+++ Material for this task
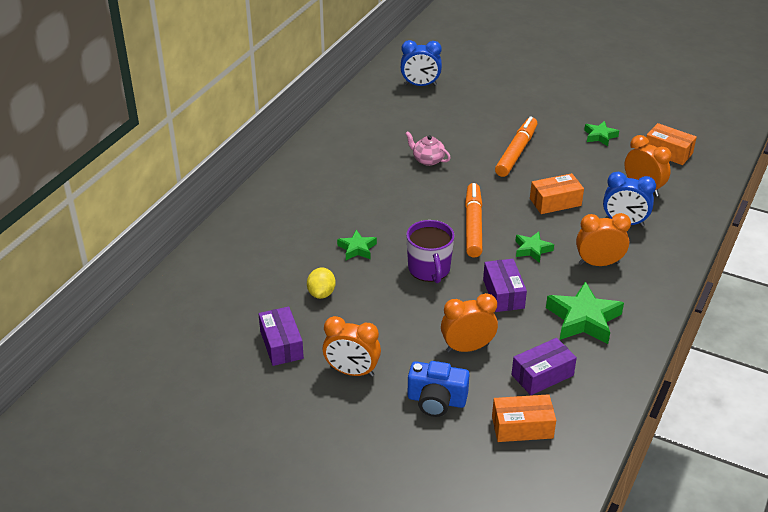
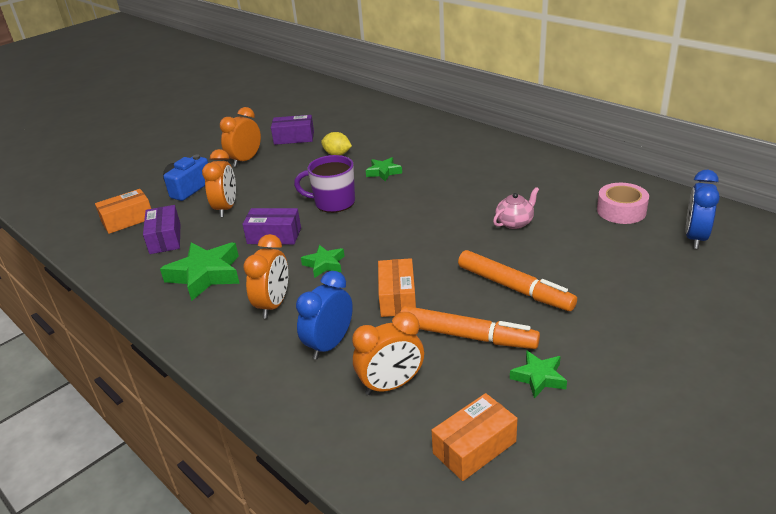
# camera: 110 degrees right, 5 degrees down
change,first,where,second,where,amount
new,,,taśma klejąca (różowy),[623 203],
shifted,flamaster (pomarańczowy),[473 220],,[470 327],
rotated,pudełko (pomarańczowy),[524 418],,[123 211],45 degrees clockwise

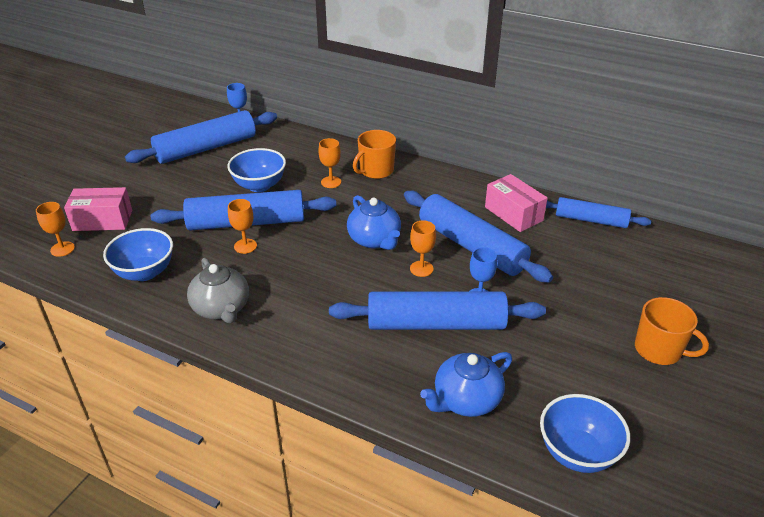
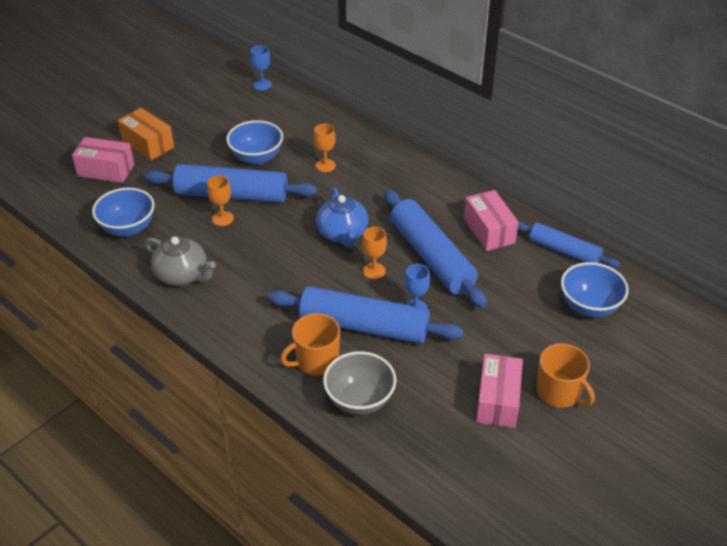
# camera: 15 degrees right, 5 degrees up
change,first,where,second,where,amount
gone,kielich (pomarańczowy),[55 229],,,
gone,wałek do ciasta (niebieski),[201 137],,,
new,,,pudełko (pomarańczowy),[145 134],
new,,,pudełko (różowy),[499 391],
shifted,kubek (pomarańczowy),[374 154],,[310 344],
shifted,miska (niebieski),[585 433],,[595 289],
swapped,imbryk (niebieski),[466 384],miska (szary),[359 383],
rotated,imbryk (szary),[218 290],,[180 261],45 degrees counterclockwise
++++++
An exact transcription of the material is required, without any pictures.

Answer to this problem =>
# camera: 110 degrees right, 5 degrees down
change,first,where,second,where,amount
new,,,taśma klejąca (różowy),[623 203],
shifted,flamaster (pomarańczowy),[473 220],,[470 327],
rotated,pudełko (pomarańczowy),[524 418],,[123 211],45 degrees clockwise

# camera: 15 degrees right, 5 degrees up
change,first,where,second,where,amount
gone,kielich (pomarańczowy),[55 229],,,
gone,wałek do ciasta (niebieski),[201 137],,,
new,,,pudełko (pomarańczowy),[145 134],
new,,,pudełko (różowy),[499 391],
shifted,kubek (pomarańczowy),[374 154],,[310 344],
shifted,miska (niebieski),[585 433],,[595 289],
swapped,imbryk (niebieski),[466 384],miska (szary),[359 383],
rotated,imbryk (szary),[218 290],,[180 261],45 degrees counterclockwise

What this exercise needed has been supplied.